=== Begin Enclosure ===
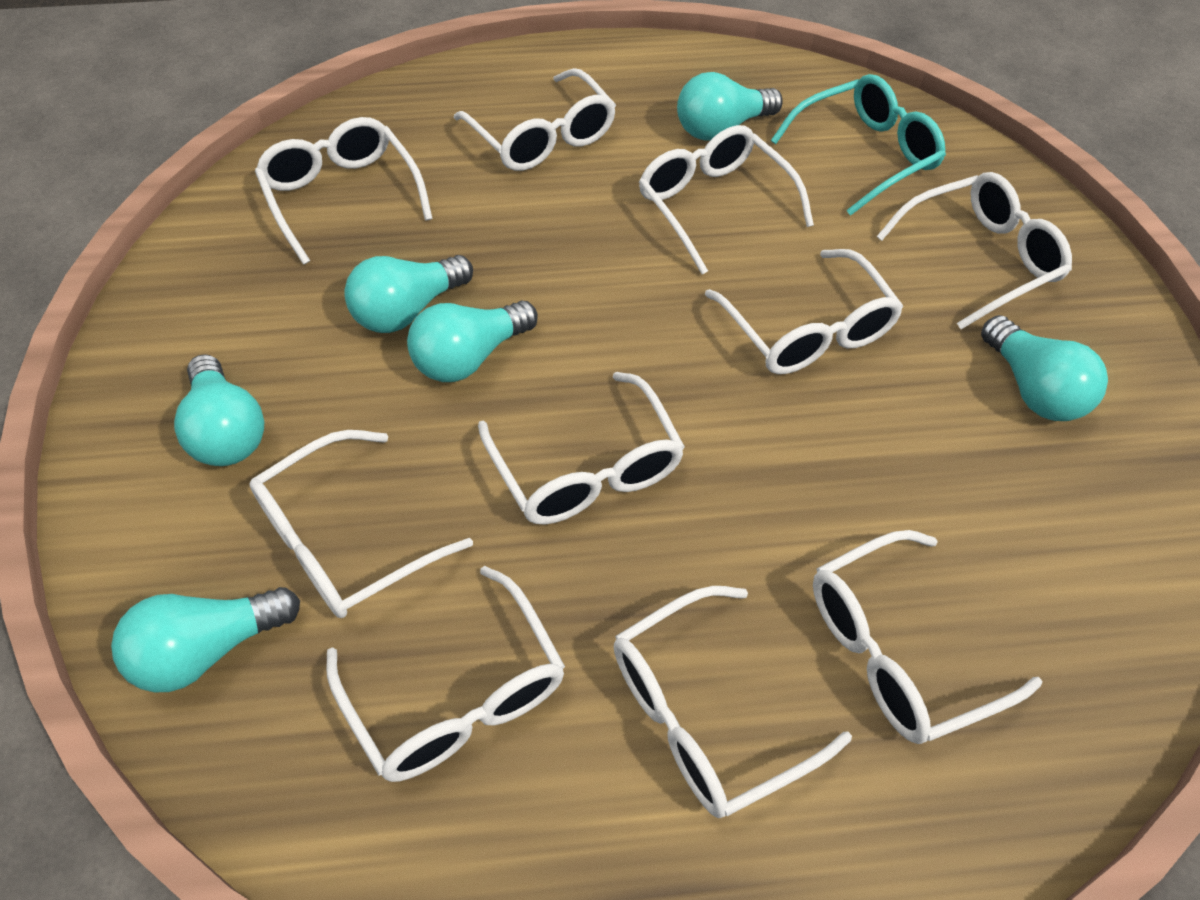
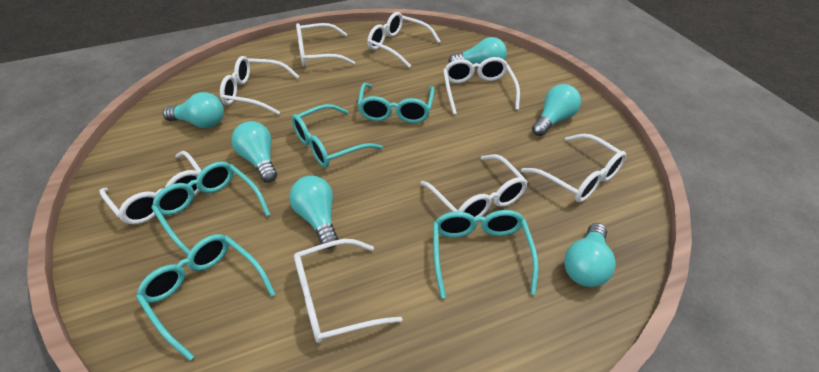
turquoise glasses: 1 -> 5
white glasses: 10 -> 8

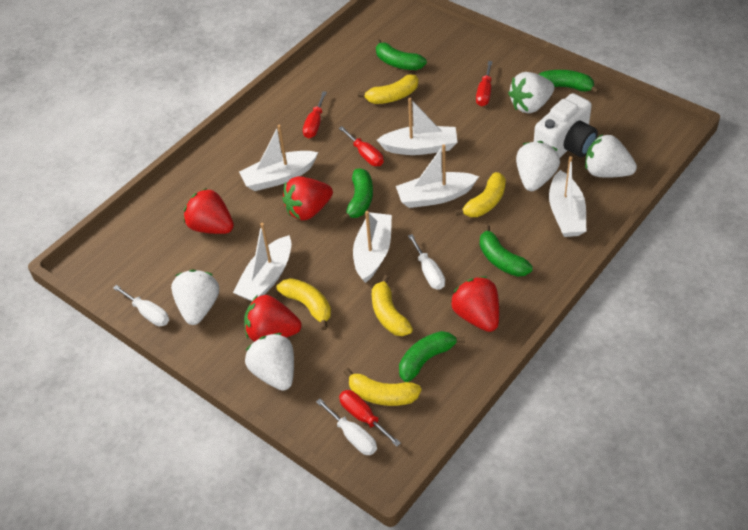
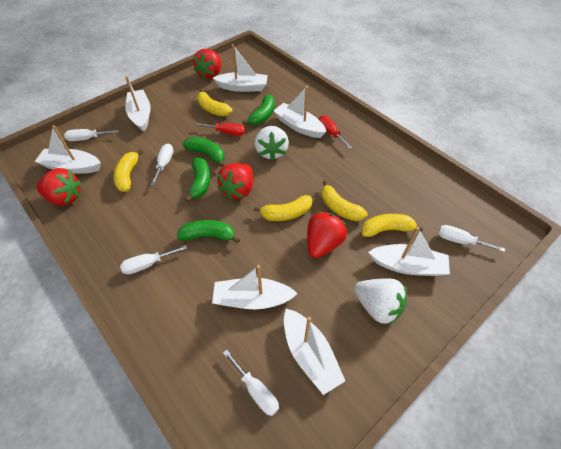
green banana: 5 -> 4
red screwdriver: 4 -> 2
white boat: 6 -> 7
white camera: 1 -> 0
white screwdriver: 3 -> 5
white strawberry: 5 -> 2

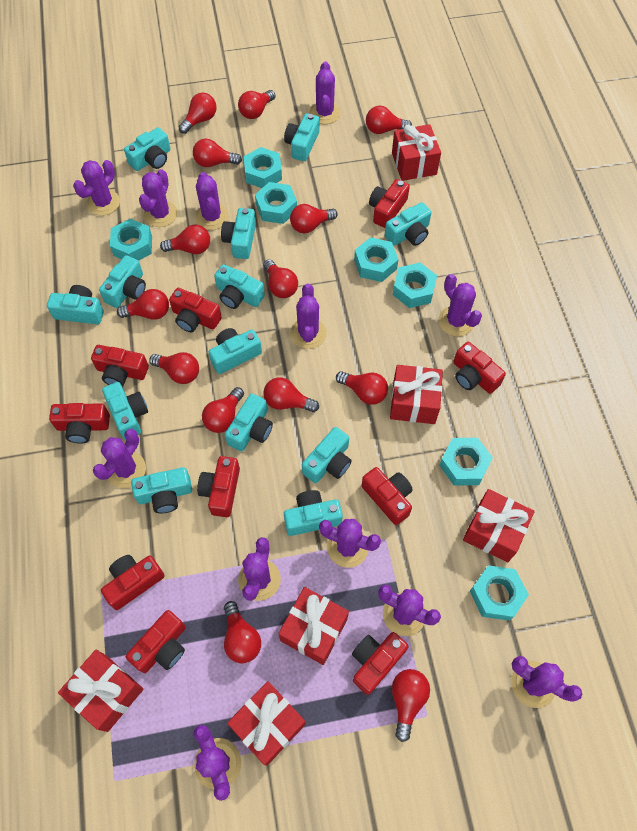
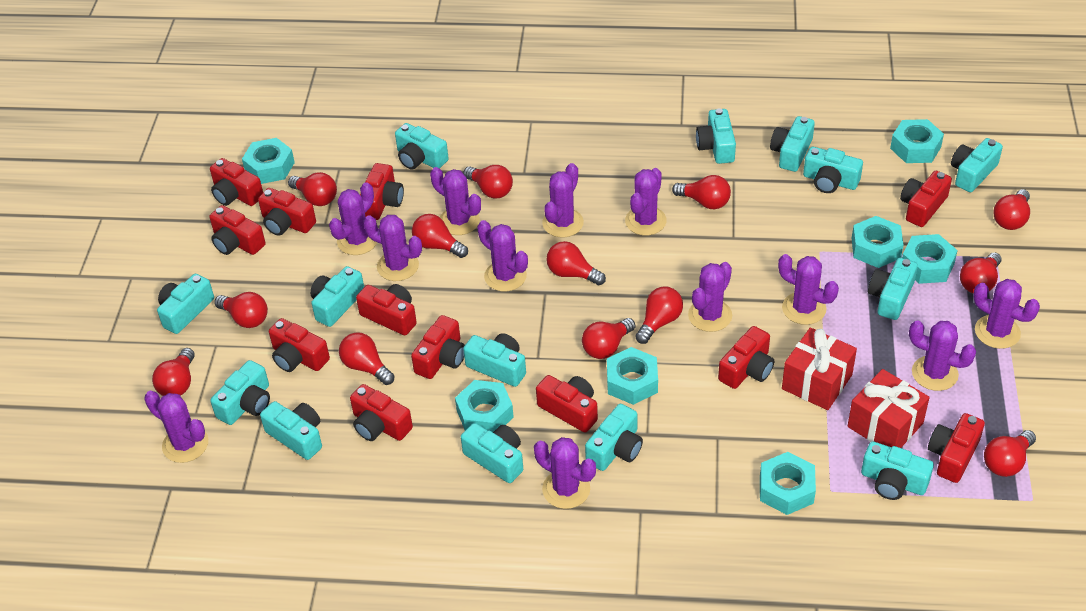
red camera: 10 -> 12
red gift: 6 -> 2
red light bulb: 14 -> 13
turquoise camera: 13 -> 14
=== End Enclosure ===
- [PROBLEM TO SOLVE]: Leaving the pictures aside, repeat the data above exactly.

- [WRITTEN SOLUTION]:
turquoise glasses: 1 -> 5
white glasses: 10 -> 8

green banana: 5 -> 4
red screwdriver: 4 -> 2
white boat: 6 -> 7
white camera: 1 -> 0
white screwdriver: 3 -> 5
white strawberry: 5 -> 2

red camera: 10 -> 12
red gift: 6 -> 2
red light bulb: 14 -> 13
turquoise camera: 13 -> 14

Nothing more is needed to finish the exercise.